Data in this exercise →
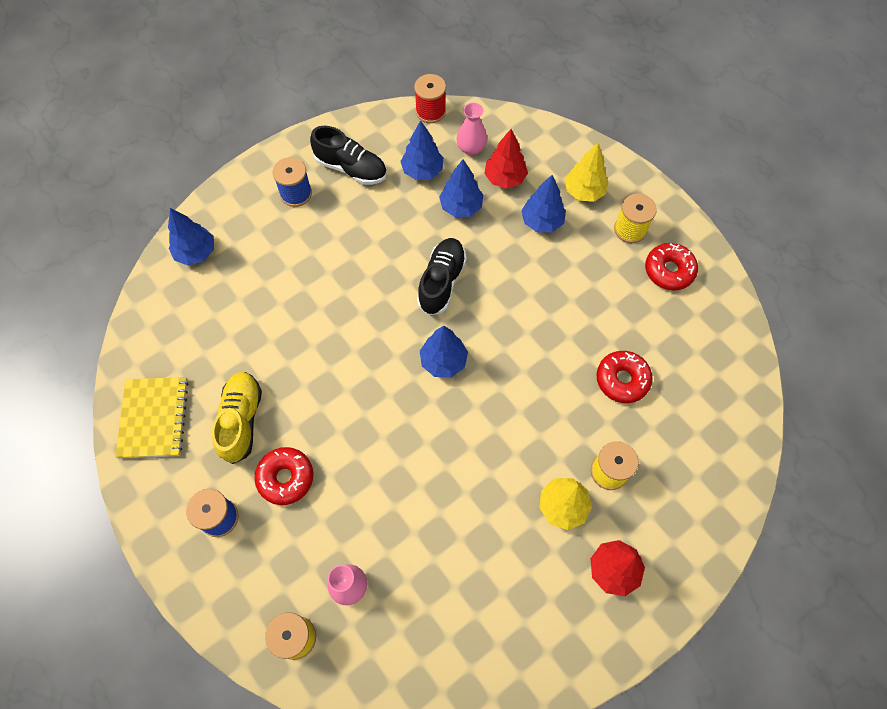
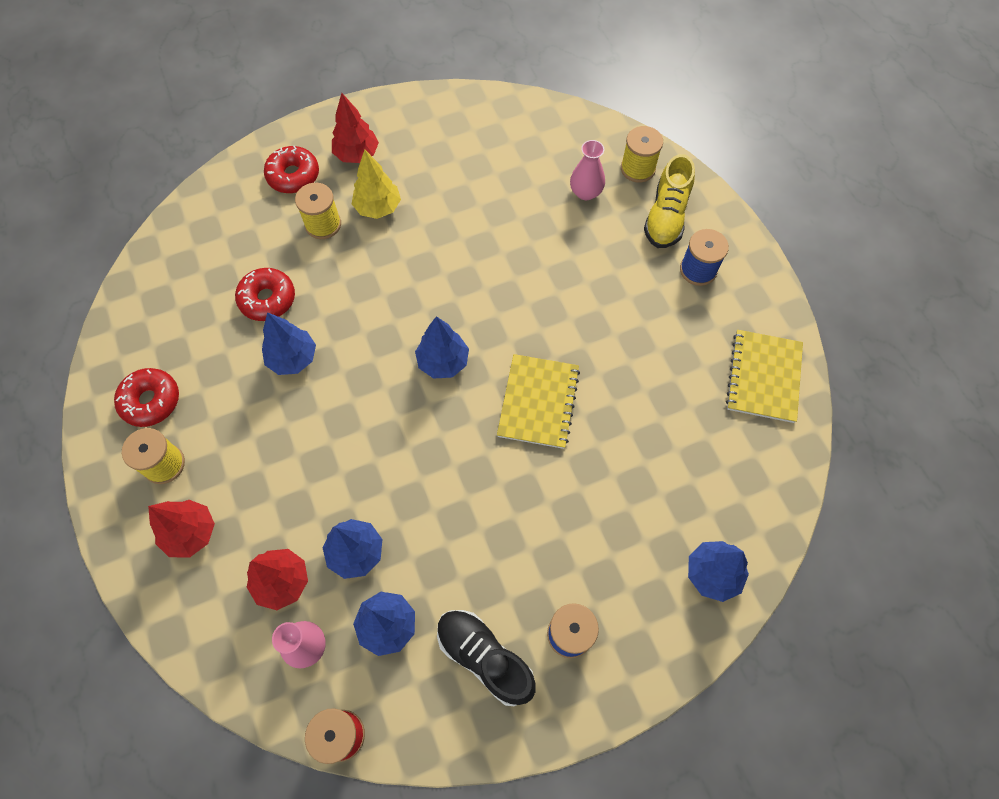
camera: 165 degrees left, 0 degrees up
(241, 420) = (670, 352): yellow shoe -> yellow shoe (666, 216)
(286, 478) = (630, 289): red donut -> red donut (293, 176)
(352, 346) = (538, 402): none -> yellow notebook
(441, 282) = (415, 454): black shoe -> none
(541, 221) = (264, 503): blue tree -> blue tree (293, 358)
(584, 192) = (191, 533): yellow tree -> red tree

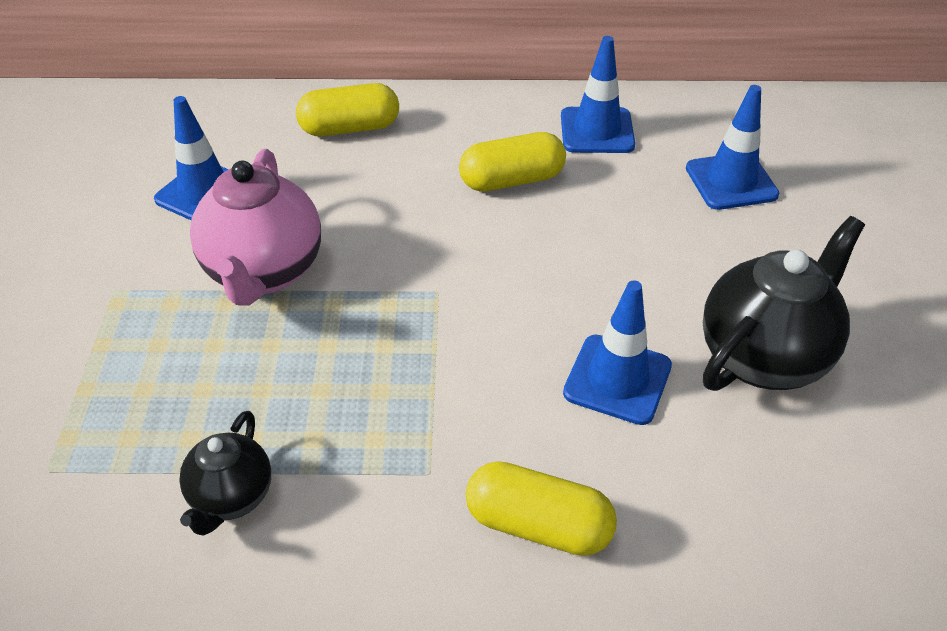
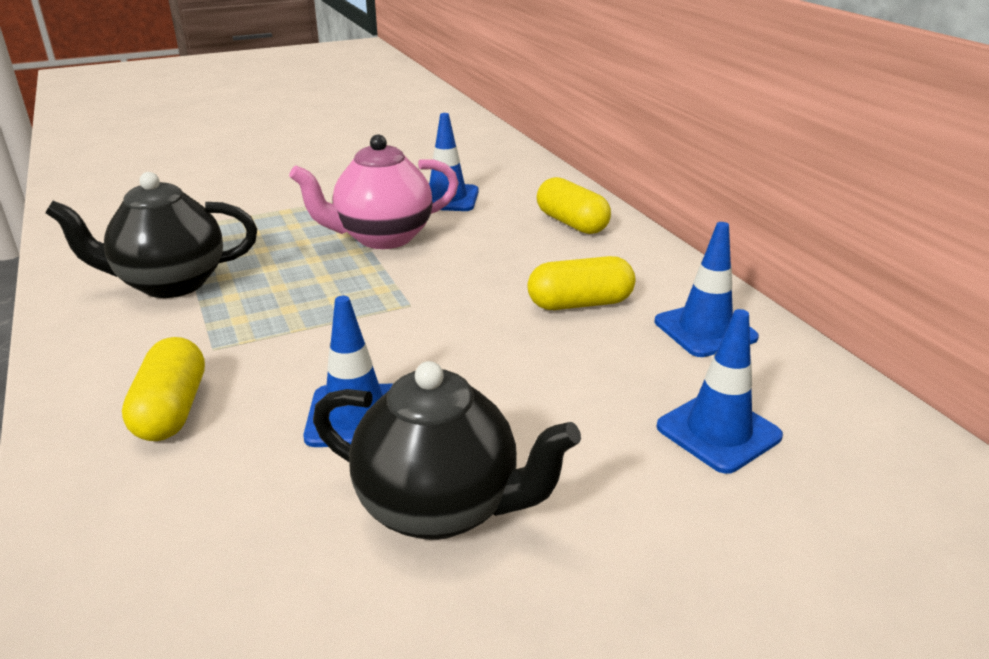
camera: 65 degrees right, 15 degrees down
(231, 498) = (170, 283): black teapot -> black teapot, size x1.75
(512, 180) = (580, 303): yellow capsule -> yellow capsule turned 60 degrees counterclockwise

What is required →
Transcribe all entries above exactly. Omit the pictures.

Result of this task →
camera: 165 degrees left, 0 degrees up
(241, 420) = (670, 352): yellow shoe -> yellow shoe (666, 216)
(286, 478) = (630, 289): red donut -> red donut (293, 176)
(352, 346) = (538, 402): none -> yellow notebook
(441, 282) = (415, 454): black shoe -> none
(541, 221) = (264, 503): blue tree -> blue tree (293, 358)
(584, 192) = (191, 533): yellow tree -> red tree

camera: 65 degrees right, 15 degrees down
(231, 498) = (170, 283): black teapot -> black teapot, size x1.75
(512, 180) = (580, 303): yellow capsule -> yellow capsule turned 60 degrees counterclockwise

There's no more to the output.